*** Begin section ***
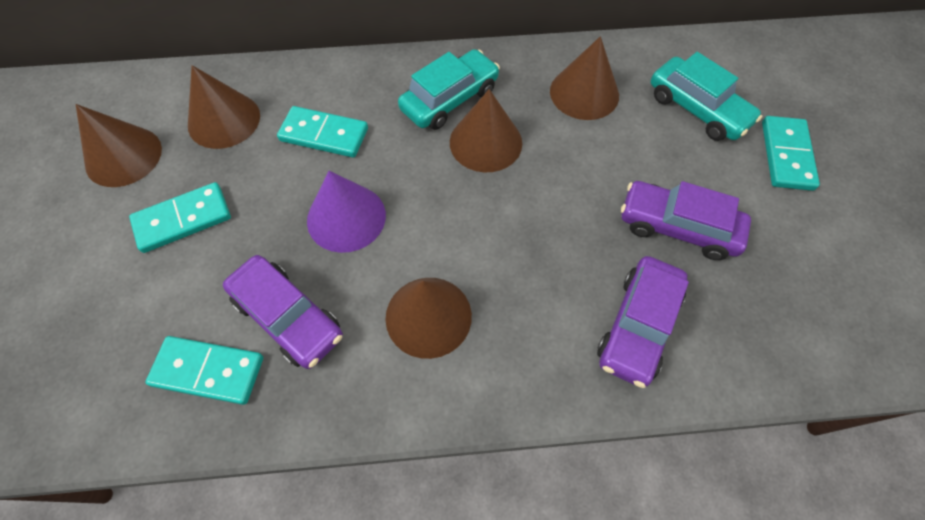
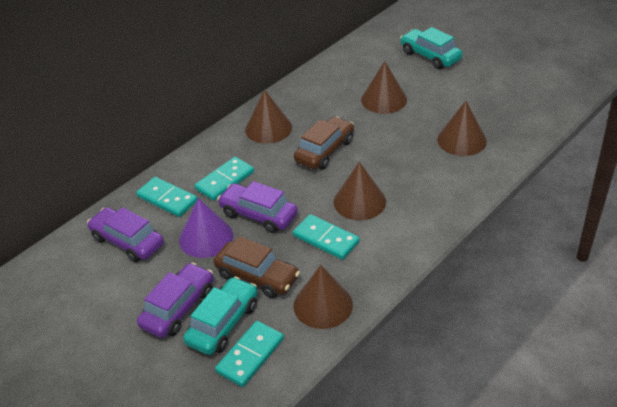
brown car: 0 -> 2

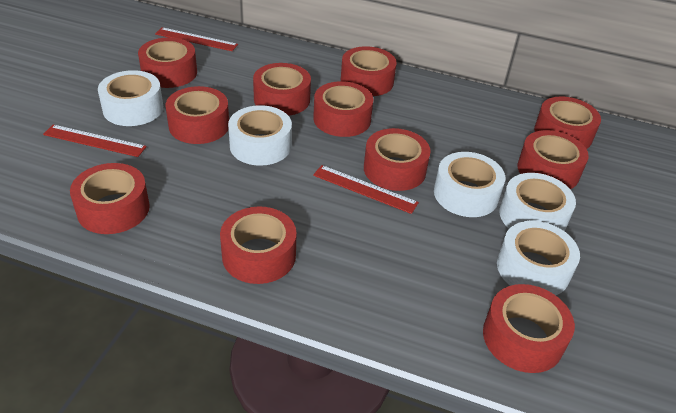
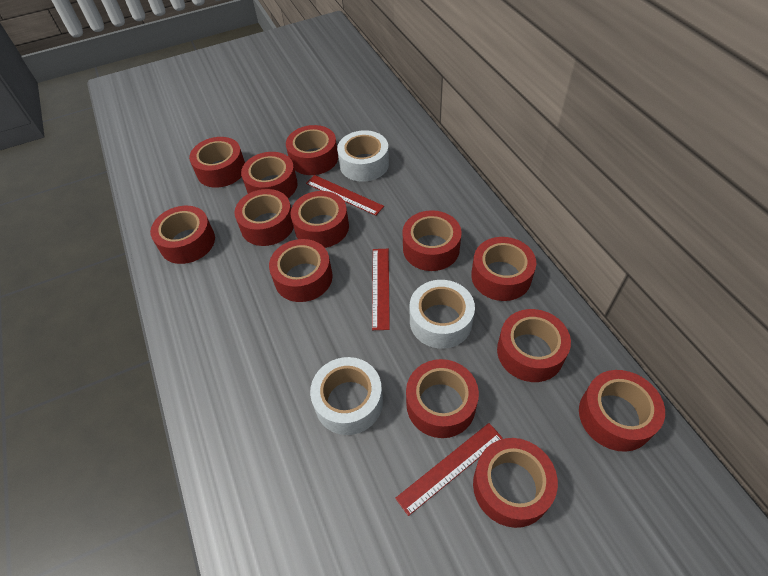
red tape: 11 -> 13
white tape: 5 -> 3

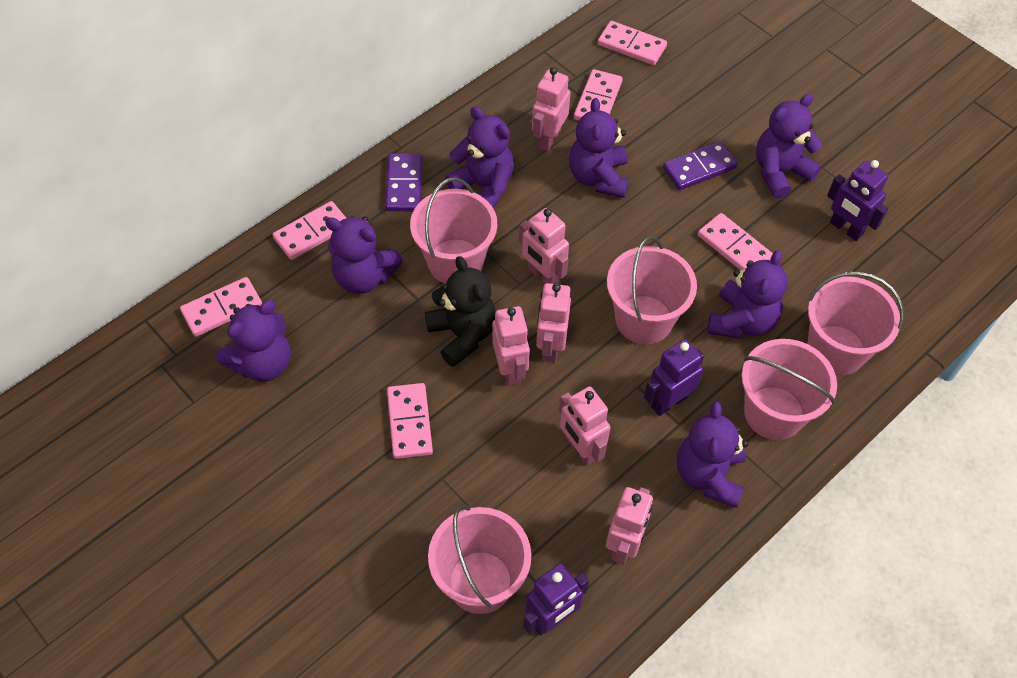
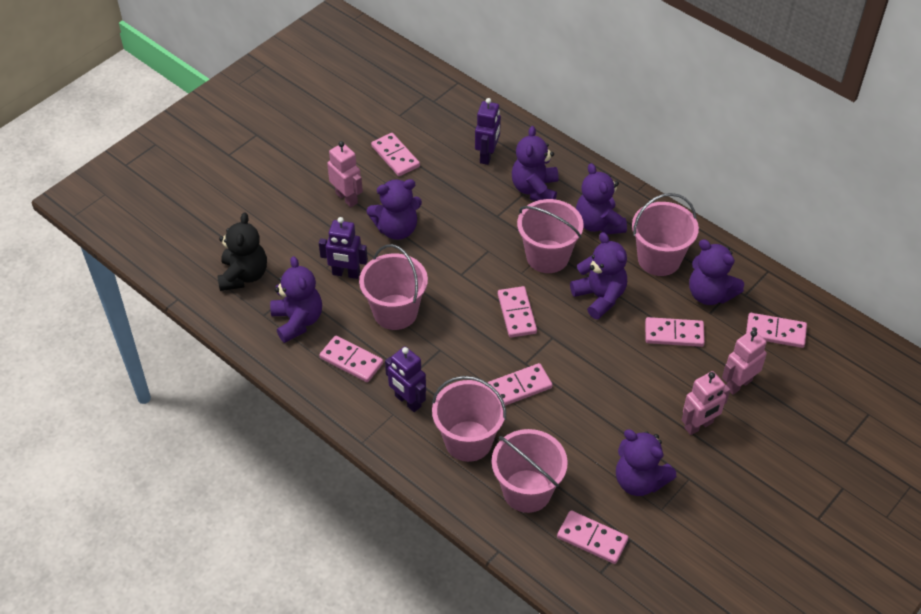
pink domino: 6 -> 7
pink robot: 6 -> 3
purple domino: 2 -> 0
*** End section ***
*** Begin section ***
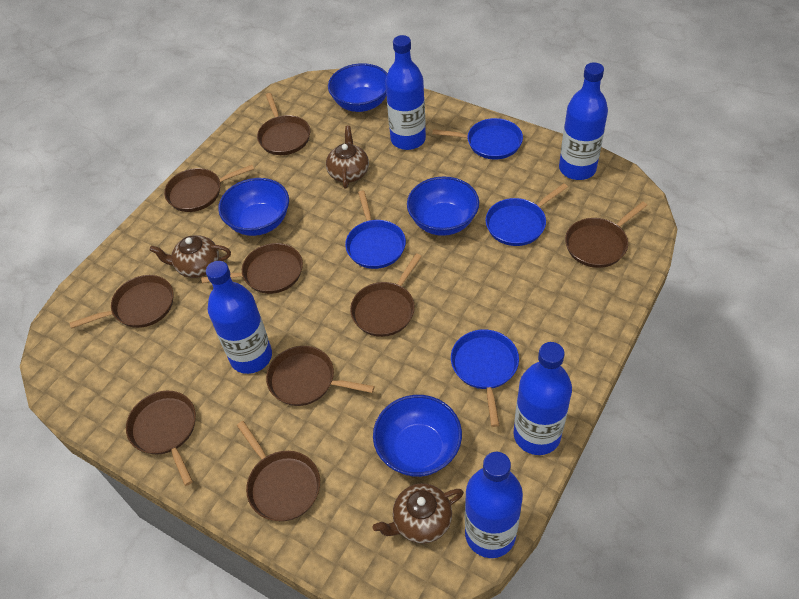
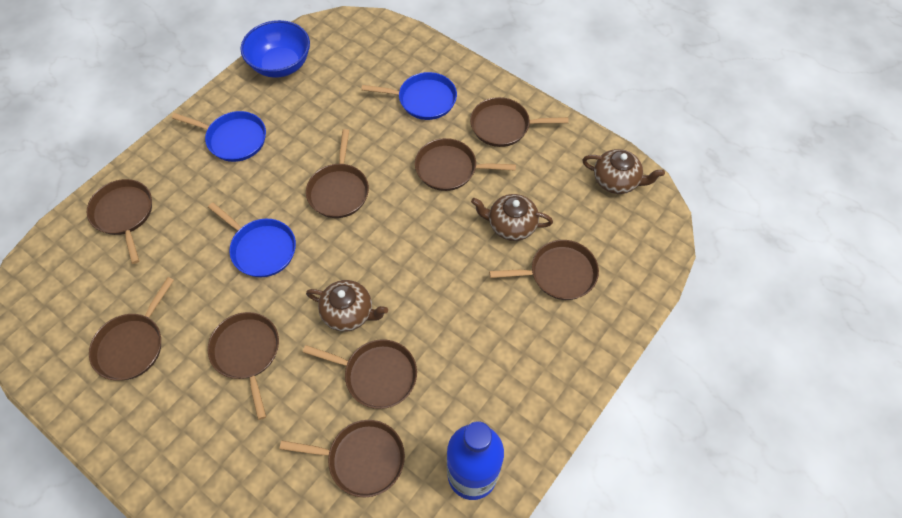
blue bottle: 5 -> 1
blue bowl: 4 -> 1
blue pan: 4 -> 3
*** End section ***
*** Begin section ***
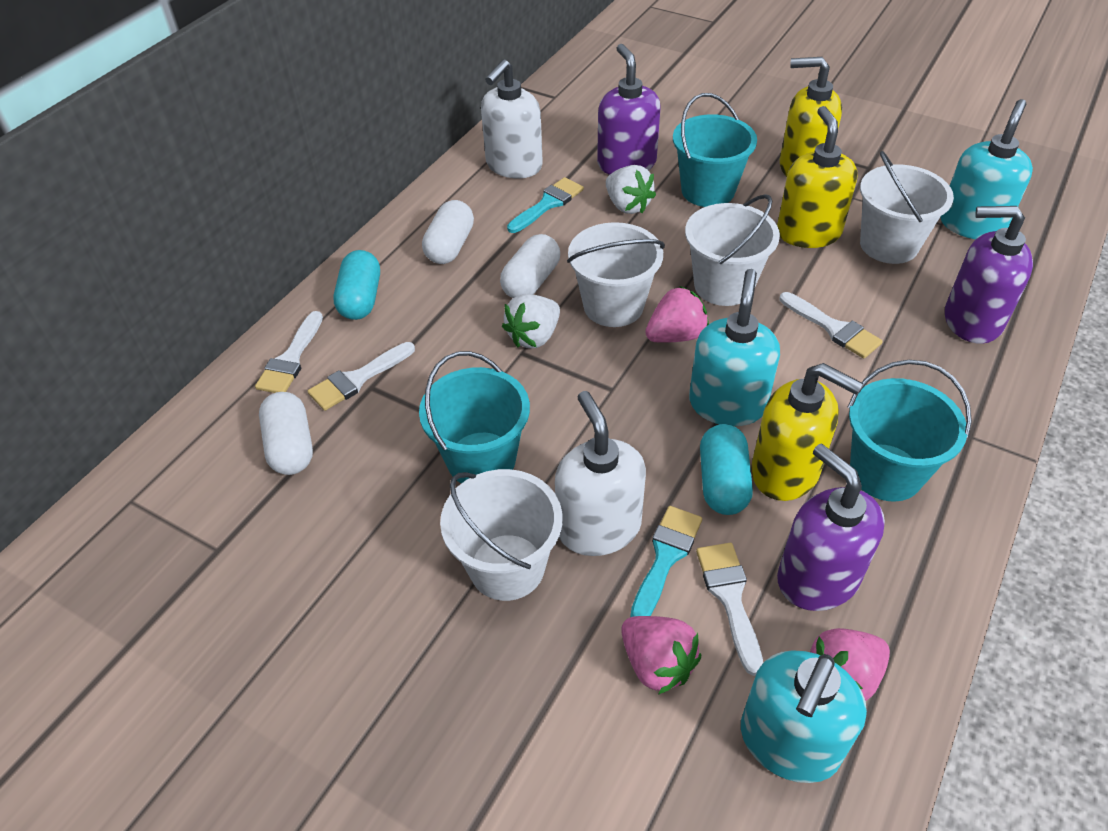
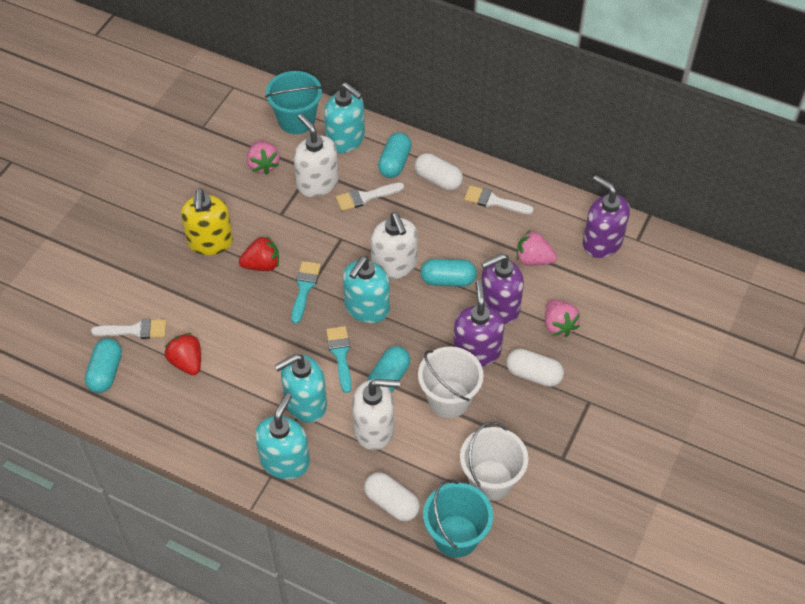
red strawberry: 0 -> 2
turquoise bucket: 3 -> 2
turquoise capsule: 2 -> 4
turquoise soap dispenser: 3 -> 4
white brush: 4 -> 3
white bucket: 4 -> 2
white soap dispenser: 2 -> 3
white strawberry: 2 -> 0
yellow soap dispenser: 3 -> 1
*** End section ***
**WORK TASK**
Throughout the data above, report every line that contains the string "soap".

**RESULT BELOW**
turquoise soap dispenser: 3 -> 4
white soap dispenser: 2 -> 3
yellow soap dispenser: 3 -> 1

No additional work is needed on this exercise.